■ **Activity**
Repeat every record exactly, but keep images out of the copy.

■ **Exercise data**
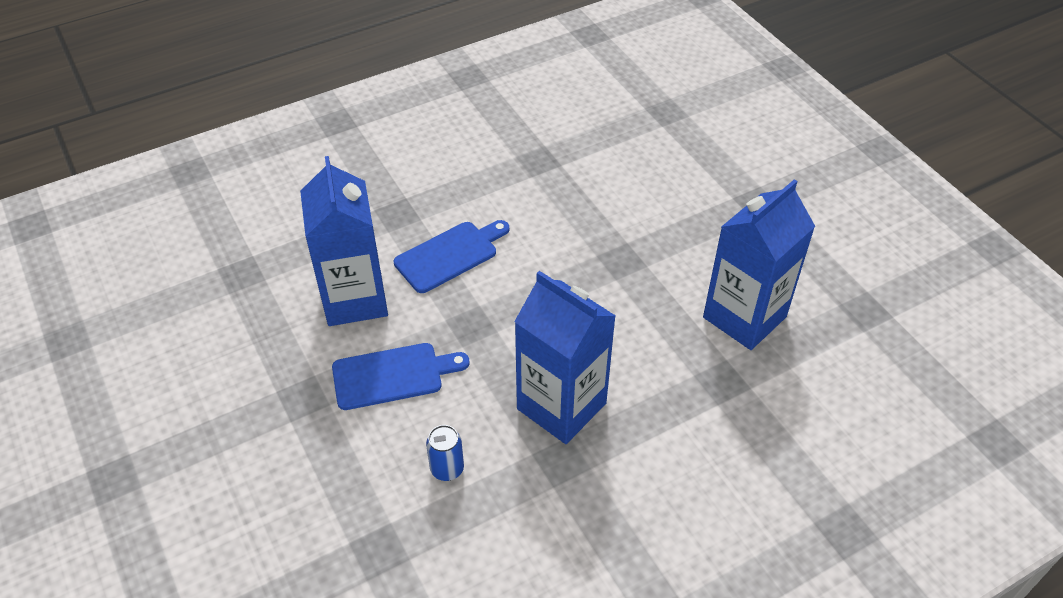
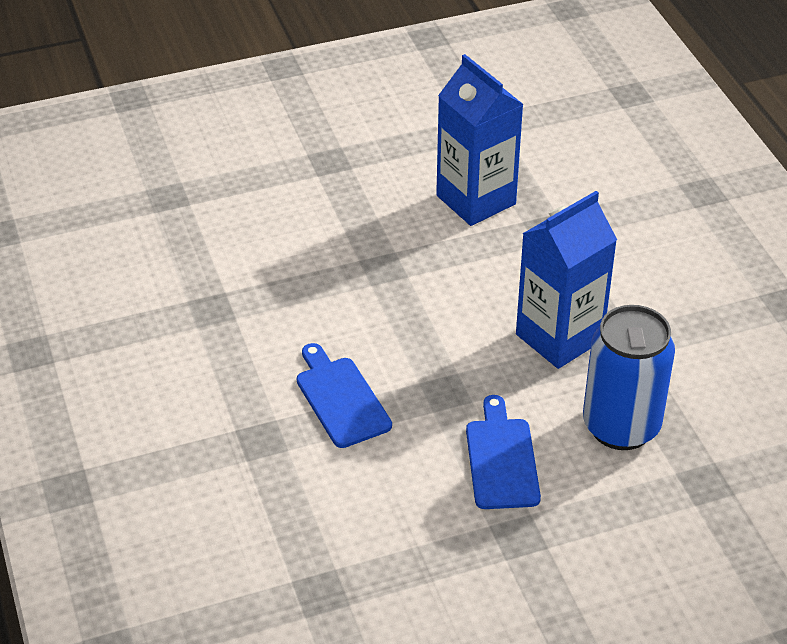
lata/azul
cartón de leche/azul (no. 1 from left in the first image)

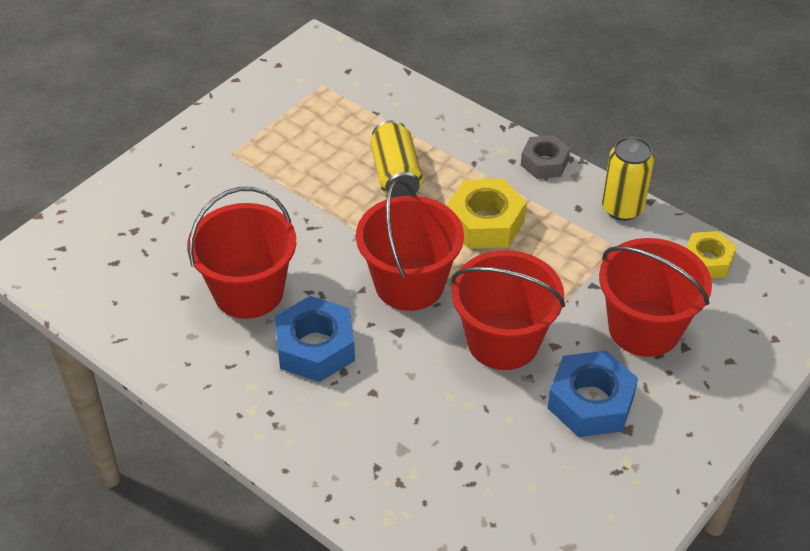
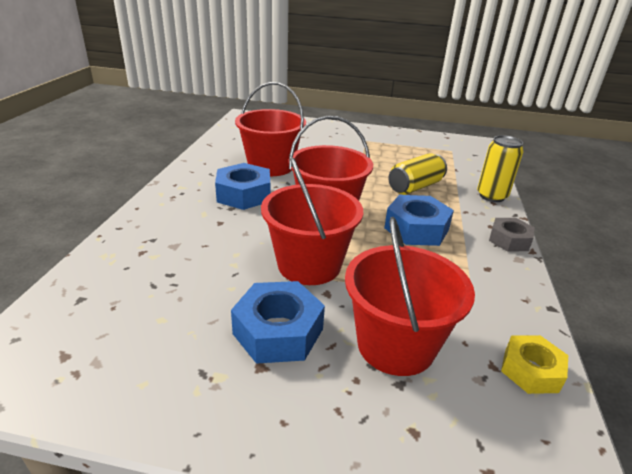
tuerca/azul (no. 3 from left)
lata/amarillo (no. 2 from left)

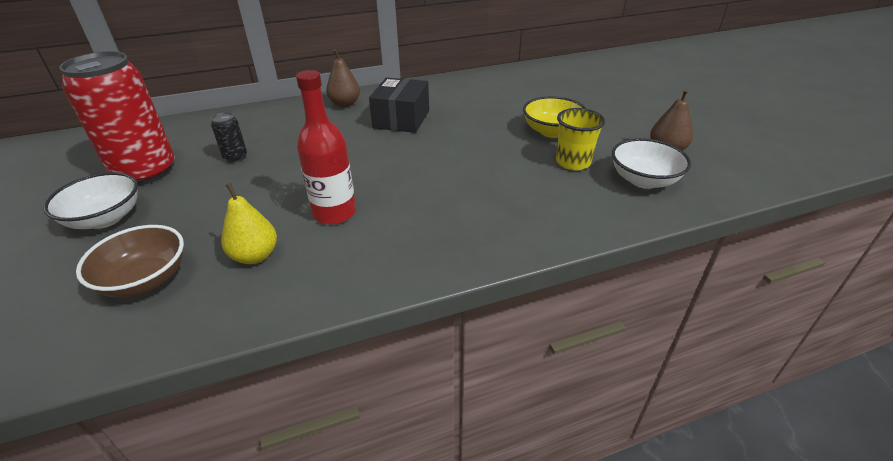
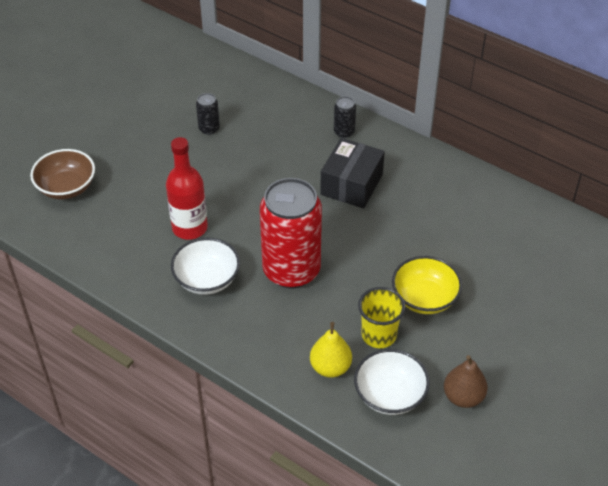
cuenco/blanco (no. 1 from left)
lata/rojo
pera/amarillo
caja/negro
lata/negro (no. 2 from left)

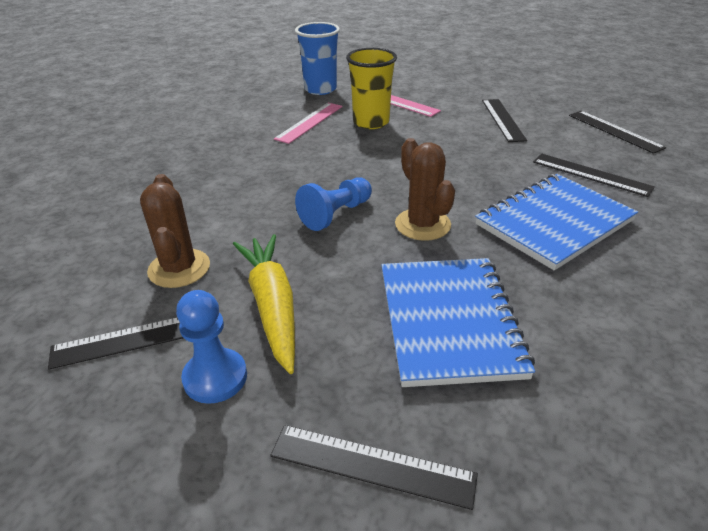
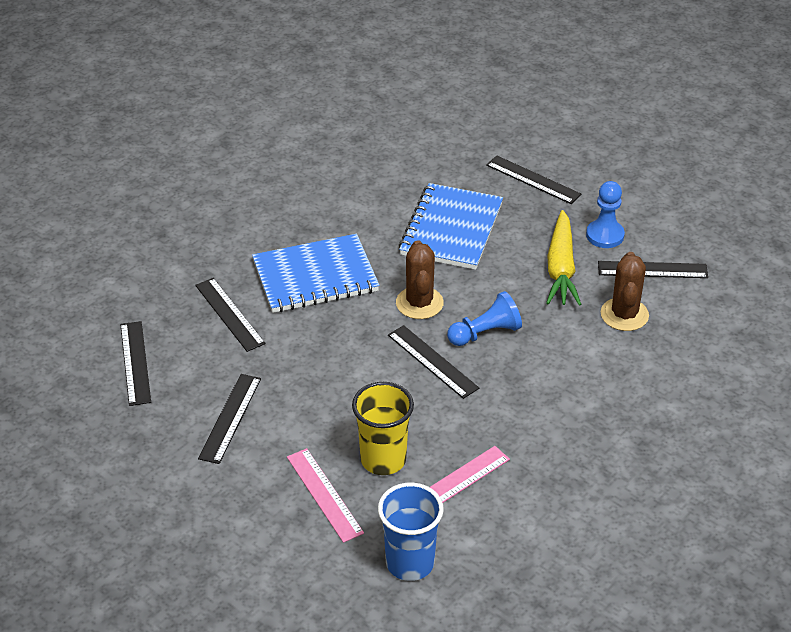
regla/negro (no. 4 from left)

■ **Expected answer**
lata/azul
cartón de leche/azul (no. 1 from left in the first image)

tuerca/azul (no. 3 from left)
lata/amarillo (no. 2 from left)

cuenco/blanco (no. 1 from left)
lata/rojo
pera/amarillo
caja/negro
lata/negro (no. 2 from left)

regla/negro (no. 4 from left)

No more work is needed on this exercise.